### How to complete this task
Return all lines of the records that contain the word "from".

### Data in this exercise
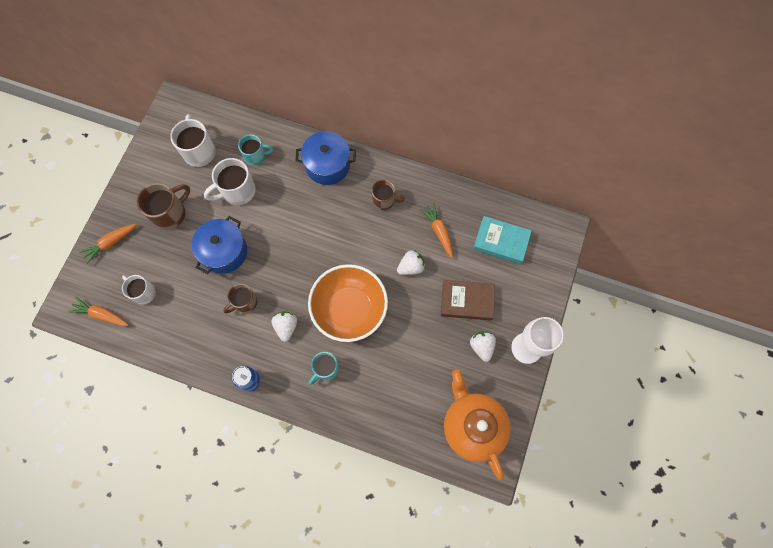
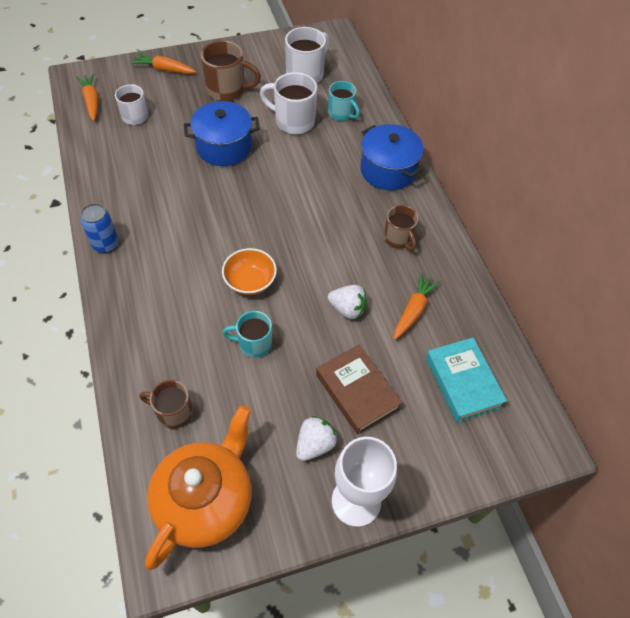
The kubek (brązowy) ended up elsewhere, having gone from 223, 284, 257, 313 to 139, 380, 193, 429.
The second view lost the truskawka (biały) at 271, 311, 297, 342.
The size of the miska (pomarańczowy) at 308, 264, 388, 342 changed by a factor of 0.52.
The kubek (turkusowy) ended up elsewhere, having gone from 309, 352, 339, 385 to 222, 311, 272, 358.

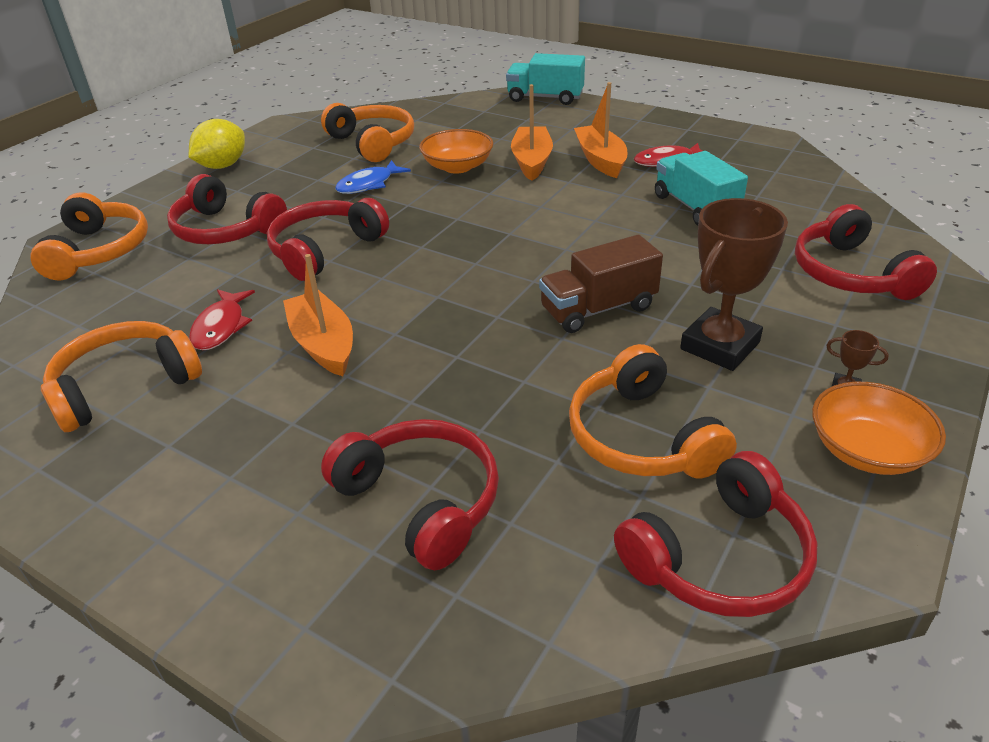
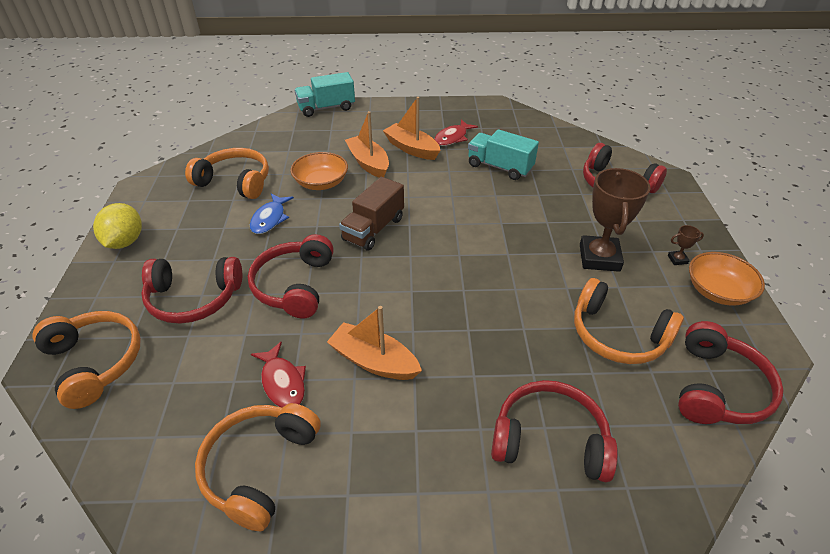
The ciężarówka (brązowy) ended up elsewhere, having gone from 539, 235, 663, 333 to 339, 177, 404, 251.

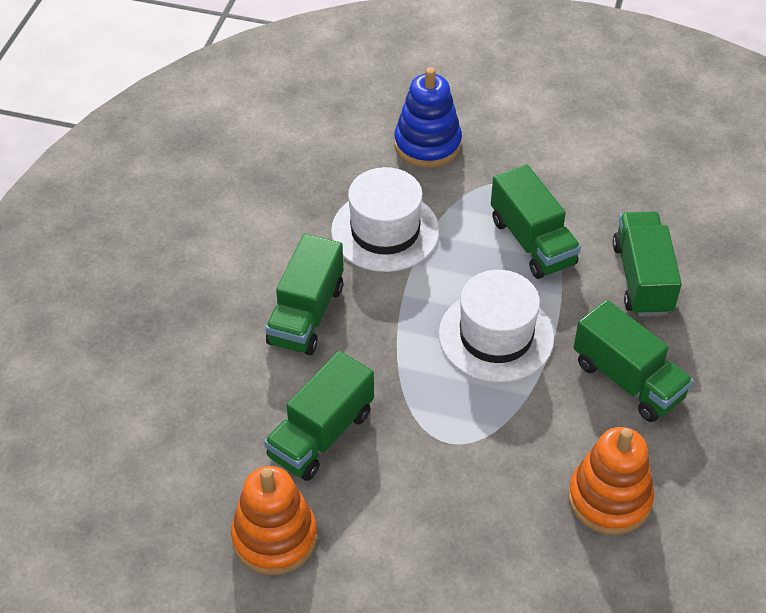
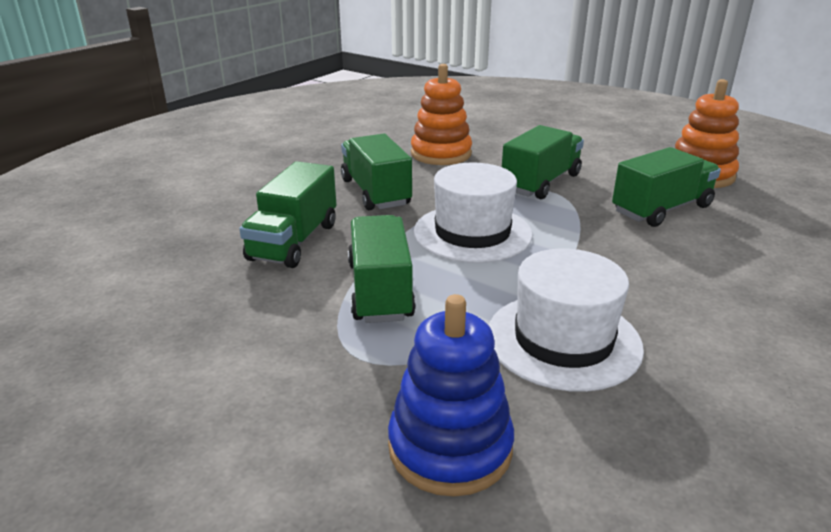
The ciężarówka (zielony) ended up elsewhere, having gone from 265, 234, 343, 355 to 502, 125, 584, 199.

### Answer space
The kubek (brązowy) ended up elsewhere, having gone from 223, 284, 257, 313 to 139, 380, 193, 429.
The kubek (turkusowy) ended up elsewhere, having gone from 309, 352, 339, 385 to 222, 311, 272, 358.
The ciężarówka (brązowy) ended up elsewhere, having gone from 539, 235, 663, 333 to 339, 177, 404, 251.
The ciężarówka (zielony) ended up elsewhere, having gone from 265, 234, 343, 355 to 502, 125, 584, 199.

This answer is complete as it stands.